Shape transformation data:
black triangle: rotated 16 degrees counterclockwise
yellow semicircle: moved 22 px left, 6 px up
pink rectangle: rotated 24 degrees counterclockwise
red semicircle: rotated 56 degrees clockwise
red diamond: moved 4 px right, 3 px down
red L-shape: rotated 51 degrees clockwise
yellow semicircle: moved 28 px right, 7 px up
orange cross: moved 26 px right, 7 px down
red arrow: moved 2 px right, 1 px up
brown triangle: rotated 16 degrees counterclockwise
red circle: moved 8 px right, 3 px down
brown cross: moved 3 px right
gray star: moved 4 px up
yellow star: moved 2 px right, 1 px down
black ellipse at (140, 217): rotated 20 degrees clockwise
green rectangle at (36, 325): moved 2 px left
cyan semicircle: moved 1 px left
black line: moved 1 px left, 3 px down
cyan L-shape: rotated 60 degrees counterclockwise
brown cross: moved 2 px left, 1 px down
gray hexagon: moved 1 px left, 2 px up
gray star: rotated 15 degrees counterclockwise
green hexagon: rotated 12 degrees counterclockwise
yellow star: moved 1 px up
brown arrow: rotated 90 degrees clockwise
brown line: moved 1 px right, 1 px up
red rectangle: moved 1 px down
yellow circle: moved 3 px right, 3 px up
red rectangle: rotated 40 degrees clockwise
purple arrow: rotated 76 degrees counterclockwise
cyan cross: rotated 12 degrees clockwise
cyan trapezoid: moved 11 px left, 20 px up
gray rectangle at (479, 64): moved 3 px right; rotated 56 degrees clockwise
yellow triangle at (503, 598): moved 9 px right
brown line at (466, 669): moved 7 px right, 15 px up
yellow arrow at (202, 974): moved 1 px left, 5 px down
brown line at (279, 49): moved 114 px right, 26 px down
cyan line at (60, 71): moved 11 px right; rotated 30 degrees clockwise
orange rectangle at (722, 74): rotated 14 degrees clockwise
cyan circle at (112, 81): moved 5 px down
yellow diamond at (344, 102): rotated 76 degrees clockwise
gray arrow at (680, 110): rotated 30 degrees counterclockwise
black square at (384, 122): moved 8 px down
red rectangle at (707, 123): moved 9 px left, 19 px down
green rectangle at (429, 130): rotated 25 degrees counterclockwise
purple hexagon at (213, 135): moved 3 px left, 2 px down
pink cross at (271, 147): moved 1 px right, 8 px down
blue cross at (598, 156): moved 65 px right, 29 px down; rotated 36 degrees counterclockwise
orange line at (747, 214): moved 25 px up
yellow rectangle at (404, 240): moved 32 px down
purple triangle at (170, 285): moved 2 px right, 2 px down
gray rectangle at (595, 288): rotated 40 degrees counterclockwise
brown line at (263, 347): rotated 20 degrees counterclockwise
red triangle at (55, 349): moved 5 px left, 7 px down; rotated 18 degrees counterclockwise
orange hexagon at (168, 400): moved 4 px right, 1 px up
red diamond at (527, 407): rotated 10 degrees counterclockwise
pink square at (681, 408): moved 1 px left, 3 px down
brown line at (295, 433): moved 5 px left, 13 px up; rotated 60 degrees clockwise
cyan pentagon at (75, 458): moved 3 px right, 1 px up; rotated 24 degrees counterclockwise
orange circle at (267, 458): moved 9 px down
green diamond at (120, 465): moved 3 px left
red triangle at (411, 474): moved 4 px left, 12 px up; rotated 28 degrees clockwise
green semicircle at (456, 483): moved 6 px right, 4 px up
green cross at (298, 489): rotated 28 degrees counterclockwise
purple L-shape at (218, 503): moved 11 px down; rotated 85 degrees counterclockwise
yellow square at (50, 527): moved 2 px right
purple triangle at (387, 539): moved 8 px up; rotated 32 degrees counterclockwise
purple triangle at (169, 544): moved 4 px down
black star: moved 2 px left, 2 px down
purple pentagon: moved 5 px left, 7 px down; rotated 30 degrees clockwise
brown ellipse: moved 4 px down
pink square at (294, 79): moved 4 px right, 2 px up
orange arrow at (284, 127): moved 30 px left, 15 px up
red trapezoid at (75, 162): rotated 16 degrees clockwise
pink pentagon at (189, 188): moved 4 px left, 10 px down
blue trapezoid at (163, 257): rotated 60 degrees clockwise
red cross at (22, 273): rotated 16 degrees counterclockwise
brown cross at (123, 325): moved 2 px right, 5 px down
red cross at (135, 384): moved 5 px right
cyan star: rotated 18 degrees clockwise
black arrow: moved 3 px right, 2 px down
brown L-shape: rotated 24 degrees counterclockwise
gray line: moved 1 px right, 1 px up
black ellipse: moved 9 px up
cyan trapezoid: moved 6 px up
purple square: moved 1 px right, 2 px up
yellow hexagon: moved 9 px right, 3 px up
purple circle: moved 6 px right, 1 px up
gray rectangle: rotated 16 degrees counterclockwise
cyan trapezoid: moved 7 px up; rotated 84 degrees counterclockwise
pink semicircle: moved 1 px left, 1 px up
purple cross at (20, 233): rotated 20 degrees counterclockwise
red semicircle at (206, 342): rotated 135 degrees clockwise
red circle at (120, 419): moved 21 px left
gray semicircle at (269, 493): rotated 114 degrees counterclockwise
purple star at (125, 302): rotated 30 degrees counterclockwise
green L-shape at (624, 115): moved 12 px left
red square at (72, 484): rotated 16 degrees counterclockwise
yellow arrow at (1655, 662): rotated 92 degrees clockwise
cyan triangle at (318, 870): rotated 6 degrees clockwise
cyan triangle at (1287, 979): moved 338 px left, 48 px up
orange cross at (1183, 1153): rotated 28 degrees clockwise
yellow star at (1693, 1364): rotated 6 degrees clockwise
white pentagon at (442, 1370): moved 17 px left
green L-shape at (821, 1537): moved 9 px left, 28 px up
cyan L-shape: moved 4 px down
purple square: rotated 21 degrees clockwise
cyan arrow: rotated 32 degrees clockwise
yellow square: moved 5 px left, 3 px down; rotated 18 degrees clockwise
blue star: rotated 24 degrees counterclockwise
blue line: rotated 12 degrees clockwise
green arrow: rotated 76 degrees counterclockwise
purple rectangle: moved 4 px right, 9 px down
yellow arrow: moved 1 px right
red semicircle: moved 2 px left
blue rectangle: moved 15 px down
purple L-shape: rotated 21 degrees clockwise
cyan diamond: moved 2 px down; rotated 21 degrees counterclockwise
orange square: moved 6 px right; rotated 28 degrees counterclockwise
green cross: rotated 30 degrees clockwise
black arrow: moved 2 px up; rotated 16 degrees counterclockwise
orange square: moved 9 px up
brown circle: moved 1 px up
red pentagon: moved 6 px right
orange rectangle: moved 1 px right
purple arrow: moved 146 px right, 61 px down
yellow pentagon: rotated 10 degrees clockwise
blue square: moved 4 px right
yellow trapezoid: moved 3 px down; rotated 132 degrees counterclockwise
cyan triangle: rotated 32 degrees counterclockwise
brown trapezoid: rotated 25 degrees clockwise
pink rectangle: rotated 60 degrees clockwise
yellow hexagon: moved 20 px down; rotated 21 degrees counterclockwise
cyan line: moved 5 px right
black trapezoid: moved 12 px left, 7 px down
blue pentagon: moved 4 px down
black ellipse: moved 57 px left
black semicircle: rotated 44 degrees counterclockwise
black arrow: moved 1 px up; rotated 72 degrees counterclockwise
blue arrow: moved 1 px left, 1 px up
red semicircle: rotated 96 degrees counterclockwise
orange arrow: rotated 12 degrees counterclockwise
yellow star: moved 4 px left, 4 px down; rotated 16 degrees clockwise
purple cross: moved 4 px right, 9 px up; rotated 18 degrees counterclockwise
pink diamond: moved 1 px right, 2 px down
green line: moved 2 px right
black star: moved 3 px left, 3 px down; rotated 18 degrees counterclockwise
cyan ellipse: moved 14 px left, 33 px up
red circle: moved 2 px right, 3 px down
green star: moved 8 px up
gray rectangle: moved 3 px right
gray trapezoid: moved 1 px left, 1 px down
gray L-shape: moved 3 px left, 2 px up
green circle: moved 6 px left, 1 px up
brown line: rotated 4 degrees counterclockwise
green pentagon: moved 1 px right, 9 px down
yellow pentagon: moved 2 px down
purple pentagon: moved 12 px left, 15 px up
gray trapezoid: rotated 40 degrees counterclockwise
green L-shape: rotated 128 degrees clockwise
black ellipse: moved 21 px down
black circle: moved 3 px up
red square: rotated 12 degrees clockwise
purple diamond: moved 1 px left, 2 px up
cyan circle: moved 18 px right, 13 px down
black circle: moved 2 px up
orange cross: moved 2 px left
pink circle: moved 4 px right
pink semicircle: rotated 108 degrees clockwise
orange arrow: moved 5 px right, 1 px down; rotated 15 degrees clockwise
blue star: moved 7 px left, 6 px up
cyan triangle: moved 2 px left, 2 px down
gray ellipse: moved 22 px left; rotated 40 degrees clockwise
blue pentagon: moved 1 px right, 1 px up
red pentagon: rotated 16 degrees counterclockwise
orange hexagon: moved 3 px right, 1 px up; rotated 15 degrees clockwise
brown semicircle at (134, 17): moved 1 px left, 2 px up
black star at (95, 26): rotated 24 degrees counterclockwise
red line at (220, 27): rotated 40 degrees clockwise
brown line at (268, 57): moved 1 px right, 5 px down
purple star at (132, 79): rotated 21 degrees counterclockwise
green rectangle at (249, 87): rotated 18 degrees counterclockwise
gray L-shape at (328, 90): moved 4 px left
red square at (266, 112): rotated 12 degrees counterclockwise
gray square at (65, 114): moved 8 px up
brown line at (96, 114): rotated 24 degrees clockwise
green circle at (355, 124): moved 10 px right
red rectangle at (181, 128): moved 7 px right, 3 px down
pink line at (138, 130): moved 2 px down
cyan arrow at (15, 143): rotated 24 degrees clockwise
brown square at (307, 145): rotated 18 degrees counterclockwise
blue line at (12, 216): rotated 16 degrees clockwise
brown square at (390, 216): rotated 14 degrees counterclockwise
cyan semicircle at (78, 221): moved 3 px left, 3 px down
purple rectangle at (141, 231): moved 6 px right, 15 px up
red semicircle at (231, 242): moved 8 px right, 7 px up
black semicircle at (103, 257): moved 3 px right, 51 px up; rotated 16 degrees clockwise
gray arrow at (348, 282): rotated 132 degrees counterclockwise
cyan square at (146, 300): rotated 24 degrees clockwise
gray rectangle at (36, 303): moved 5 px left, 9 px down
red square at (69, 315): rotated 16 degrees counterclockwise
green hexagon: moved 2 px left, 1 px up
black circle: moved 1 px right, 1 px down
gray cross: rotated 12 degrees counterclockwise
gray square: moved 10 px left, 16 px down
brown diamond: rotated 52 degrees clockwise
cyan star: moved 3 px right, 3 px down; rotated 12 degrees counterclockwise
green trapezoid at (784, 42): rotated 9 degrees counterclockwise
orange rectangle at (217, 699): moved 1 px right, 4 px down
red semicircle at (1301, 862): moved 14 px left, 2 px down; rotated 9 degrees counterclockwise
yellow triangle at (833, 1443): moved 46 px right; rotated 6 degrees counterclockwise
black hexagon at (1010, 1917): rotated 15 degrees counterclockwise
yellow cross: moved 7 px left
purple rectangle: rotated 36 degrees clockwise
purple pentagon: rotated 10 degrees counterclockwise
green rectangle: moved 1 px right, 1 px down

§ Problem details:
Which lines in the data above contain "ellipse"? Show each one.

§ Solution to the problem:
black ellipse at (140, 217): rotated 20 degrees clockwise
brown ellipse: moved 4 px down
black ellipse: moved 9 px up
black ellipse: moved 57 px left
cyan ellipse: moved 14 px left, 33 px up
black ellipse: moved 21 px down
gray ellipse: moved 22 px left; rotated 40 degrees clockwise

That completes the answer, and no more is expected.